What you will do: Once the line containing "black cube [139,234,195,286] -> none" has been copied, stop; copy every line before it exactly, beginning with the first line of the material below.
---------- Records for this task
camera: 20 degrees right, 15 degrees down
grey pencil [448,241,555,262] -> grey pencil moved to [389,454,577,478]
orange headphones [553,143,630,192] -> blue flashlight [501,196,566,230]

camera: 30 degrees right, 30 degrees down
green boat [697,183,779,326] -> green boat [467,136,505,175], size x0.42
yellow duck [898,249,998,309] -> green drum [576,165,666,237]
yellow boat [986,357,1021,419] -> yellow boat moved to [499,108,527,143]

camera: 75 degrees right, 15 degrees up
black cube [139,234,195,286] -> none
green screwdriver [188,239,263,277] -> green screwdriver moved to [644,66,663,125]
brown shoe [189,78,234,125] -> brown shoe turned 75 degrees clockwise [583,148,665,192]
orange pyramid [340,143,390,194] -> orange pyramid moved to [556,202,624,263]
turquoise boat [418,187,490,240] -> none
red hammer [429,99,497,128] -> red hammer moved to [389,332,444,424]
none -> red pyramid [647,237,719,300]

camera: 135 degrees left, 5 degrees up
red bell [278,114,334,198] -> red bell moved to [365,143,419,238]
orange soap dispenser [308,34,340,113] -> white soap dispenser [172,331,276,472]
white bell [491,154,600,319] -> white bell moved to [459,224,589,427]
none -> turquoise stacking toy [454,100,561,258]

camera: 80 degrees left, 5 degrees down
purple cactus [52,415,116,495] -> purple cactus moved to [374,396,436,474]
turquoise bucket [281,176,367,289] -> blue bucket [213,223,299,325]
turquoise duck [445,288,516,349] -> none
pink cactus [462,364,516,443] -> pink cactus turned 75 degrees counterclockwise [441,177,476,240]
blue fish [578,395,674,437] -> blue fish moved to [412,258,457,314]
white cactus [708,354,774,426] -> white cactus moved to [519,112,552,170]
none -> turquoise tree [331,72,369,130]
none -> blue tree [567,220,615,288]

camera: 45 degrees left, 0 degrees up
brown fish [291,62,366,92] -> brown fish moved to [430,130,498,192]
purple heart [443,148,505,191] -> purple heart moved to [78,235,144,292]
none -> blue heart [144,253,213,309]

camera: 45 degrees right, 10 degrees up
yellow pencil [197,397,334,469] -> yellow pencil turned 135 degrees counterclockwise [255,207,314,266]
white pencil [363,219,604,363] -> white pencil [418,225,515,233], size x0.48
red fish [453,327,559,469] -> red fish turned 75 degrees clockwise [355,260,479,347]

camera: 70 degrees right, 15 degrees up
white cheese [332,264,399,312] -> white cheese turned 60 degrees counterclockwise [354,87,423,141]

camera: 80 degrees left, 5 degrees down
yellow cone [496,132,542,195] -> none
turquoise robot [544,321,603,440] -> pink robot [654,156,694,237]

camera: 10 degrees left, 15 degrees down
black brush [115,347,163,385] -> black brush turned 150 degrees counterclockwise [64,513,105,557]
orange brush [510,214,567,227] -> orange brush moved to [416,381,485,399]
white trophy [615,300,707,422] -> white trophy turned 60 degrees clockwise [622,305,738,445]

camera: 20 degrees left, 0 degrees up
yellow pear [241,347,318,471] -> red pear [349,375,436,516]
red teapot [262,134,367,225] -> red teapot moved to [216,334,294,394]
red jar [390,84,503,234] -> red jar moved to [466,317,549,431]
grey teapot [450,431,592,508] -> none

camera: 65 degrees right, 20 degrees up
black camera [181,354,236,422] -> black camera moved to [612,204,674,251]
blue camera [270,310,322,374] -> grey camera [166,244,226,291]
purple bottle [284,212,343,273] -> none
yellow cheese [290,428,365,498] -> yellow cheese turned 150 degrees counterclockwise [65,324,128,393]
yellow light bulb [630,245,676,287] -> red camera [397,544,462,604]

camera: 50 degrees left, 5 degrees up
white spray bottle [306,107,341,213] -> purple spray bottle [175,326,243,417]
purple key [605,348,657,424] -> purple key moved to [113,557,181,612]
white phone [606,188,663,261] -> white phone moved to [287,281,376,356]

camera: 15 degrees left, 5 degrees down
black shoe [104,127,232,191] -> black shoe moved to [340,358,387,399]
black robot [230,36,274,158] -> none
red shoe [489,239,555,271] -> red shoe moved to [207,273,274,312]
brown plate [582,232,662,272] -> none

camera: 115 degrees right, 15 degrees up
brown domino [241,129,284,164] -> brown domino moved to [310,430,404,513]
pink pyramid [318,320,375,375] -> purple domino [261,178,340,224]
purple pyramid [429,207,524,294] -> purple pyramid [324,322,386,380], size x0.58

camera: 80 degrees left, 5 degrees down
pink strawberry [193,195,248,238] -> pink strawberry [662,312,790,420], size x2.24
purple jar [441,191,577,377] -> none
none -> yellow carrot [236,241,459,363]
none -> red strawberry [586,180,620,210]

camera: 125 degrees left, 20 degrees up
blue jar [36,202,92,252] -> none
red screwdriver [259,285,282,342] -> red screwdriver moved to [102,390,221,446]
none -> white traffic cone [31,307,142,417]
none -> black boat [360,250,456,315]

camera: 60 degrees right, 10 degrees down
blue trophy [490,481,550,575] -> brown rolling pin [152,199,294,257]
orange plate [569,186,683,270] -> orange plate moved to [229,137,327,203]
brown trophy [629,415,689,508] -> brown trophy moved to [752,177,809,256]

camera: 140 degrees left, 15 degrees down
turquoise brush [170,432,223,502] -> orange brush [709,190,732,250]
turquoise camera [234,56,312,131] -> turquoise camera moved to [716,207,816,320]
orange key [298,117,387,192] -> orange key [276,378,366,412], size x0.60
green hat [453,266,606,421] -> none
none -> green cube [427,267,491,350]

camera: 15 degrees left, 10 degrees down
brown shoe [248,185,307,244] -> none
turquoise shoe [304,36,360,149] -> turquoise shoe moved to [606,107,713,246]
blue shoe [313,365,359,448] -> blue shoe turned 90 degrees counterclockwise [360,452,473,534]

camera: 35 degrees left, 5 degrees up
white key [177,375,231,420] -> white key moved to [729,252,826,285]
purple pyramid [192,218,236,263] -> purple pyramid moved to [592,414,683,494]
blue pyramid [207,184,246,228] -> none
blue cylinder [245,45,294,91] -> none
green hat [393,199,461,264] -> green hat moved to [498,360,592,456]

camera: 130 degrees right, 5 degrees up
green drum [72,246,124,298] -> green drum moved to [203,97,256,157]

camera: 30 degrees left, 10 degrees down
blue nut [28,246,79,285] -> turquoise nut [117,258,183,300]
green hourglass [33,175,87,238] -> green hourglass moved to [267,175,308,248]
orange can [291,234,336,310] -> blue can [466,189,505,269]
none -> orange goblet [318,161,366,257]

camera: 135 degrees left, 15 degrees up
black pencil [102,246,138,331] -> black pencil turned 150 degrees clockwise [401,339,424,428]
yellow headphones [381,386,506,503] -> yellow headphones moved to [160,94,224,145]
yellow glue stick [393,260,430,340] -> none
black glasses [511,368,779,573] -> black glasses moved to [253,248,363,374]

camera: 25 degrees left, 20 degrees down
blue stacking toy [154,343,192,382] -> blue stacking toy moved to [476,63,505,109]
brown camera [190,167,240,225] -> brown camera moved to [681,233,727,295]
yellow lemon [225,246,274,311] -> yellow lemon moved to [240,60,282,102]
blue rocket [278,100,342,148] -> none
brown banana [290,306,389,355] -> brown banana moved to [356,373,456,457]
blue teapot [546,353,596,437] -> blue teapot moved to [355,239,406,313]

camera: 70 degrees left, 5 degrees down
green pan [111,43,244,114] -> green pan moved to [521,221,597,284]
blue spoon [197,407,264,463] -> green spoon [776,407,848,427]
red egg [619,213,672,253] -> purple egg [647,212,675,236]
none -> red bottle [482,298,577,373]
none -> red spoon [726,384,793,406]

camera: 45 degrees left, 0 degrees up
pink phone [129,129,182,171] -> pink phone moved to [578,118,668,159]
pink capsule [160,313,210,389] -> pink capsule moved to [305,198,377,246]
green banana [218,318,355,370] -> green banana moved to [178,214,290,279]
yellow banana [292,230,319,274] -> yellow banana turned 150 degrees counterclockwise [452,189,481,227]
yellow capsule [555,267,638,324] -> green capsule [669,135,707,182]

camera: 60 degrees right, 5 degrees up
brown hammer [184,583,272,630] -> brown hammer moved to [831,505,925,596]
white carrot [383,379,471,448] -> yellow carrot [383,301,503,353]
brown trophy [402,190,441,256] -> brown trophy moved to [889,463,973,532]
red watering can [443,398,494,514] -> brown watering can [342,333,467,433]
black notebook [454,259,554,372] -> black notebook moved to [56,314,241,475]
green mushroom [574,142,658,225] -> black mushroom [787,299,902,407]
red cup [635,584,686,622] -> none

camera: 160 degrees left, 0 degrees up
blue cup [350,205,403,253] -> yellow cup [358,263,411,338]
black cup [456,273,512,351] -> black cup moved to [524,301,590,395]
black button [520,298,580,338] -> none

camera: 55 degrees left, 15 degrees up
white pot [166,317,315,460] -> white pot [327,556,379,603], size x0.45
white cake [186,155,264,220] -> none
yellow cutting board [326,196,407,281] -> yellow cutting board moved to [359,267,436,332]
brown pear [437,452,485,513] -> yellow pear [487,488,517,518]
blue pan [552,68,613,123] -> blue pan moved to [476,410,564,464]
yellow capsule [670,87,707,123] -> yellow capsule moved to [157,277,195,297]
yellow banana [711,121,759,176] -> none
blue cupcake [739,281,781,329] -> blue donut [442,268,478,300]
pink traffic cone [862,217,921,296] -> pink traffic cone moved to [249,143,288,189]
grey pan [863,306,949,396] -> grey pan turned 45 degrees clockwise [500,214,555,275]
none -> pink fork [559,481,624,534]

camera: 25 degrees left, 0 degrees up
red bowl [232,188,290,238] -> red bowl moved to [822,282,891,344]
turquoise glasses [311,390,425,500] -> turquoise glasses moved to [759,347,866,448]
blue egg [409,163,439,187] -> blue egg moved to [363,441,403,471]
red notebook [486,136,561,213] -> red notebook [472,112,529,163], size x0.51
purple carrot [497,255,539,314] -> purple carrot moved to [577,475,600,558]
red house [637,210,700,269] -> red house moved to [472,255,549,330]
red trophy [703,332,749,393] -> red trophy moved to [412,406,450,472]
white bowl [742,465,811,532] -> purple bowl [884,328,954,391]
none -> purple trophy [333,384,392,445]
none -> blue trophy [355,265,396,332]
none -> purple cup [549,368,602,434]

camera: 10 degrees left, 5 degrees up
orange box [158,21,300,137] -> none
--------------------
Problem solution:
camera: 20 degrees right, 15 degrees down
grey pencil [448,241,555,262] -> grey pencil moved to [389,454,577,478]
orange headphones [553,143,630,192] -> blue flashlight [501,196,566,230]

camera: 30 degrees right, 30 degrees down
green boat [697,183,779,326] -> green boat [467,136,505,175], size x0.42
yellow duck [898,249,998,309] -> green drum [576,165,666,237]
yellow boat [986,357,1021,419] -> yellow boat moved to [499,108,527,143]

camera: 75 degrees right, 15 degrees up
black cube [139,234,195,286] -> none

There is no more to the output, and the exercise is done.